EXERCISE OBJECTIVE -> Wherever the word "degrees" appears in a line of the records, copy that line.

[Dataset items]
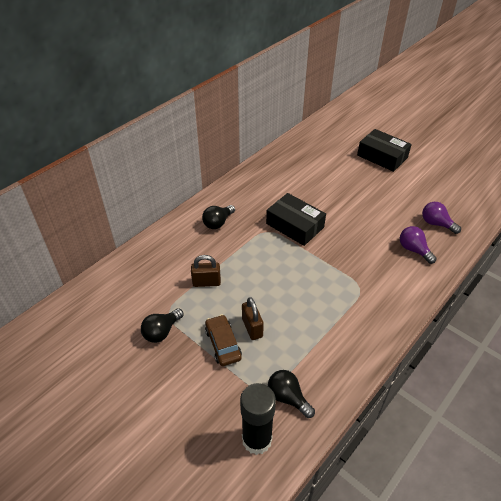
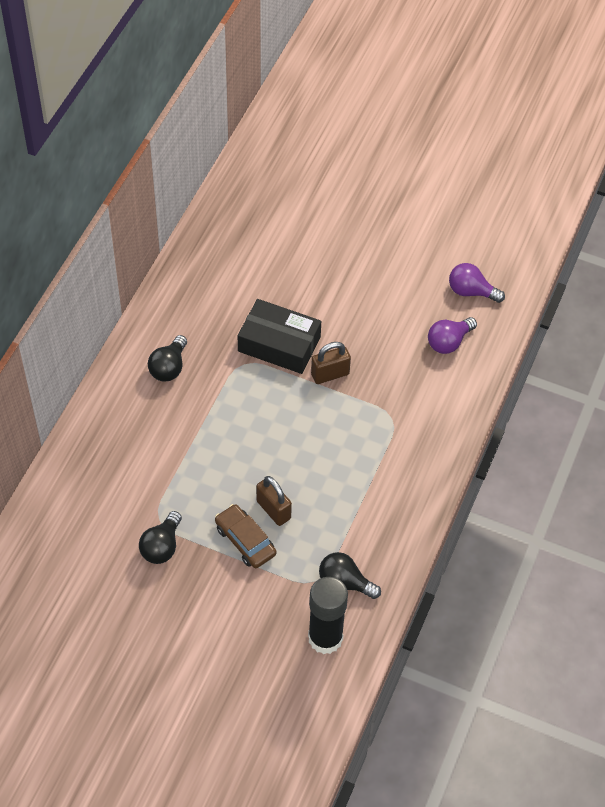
camera: 20 degrees left, 10 degrees up
(206, 282) = (191, 464): brown padlock -> brown padlock (330, 374)
(382, 156) = (371, 186): black box -> none
(413, 250) = (449, 342): purple light bulb -> purple light bulb turned 75 degrees counterclockwise

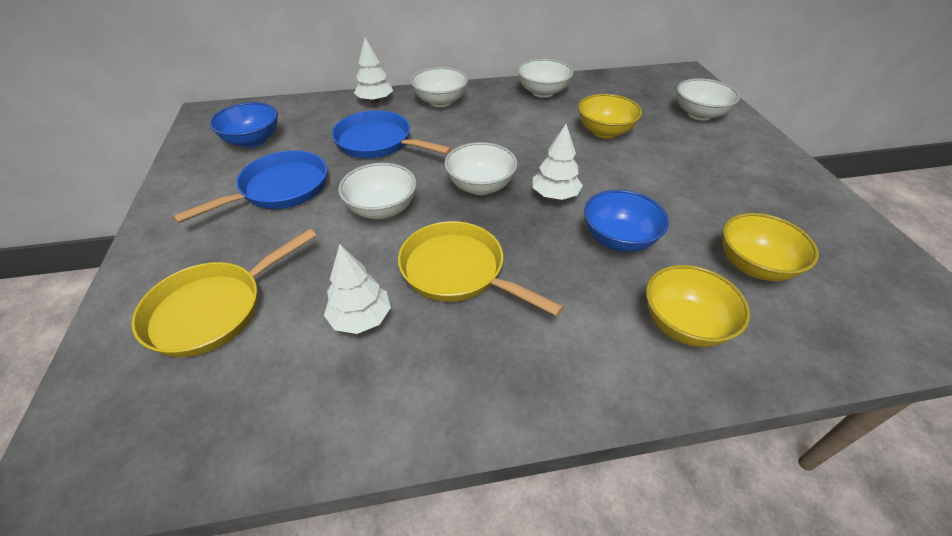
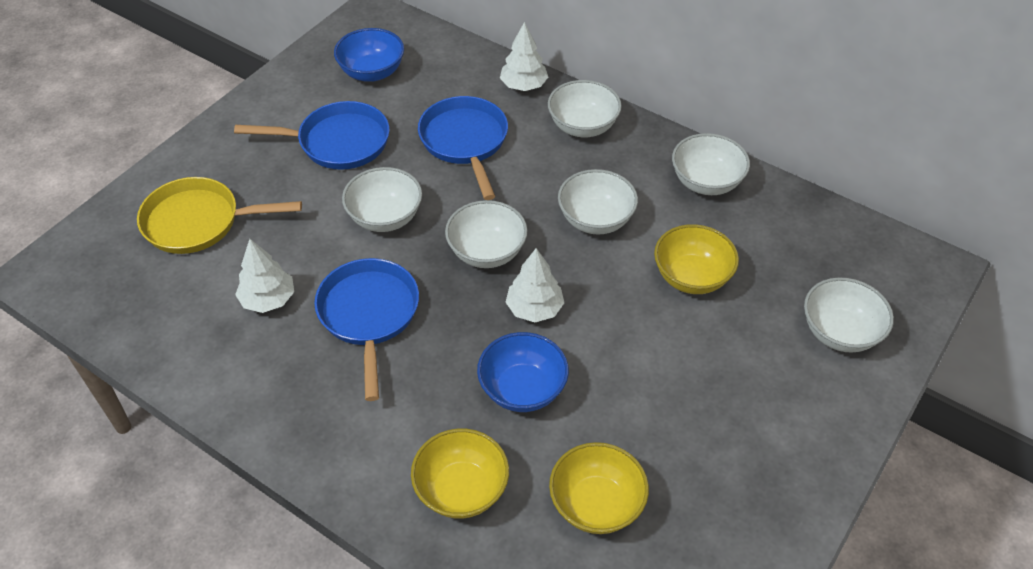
camera: 45 degrees right, 5 degrees up
(458, 271) = (369, 315): yellow pan -> blue pan
(516, 136) = (595, 219): none -> white bowl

WRITTEN ANSWER ->
camera: 20 degrees left, 10 degrees up
(413, 250) = (449, 342): purple light bulb -> purple light bulb turned 75 degrees counterclockwise
camera: 45 degrees right, 5 degrees up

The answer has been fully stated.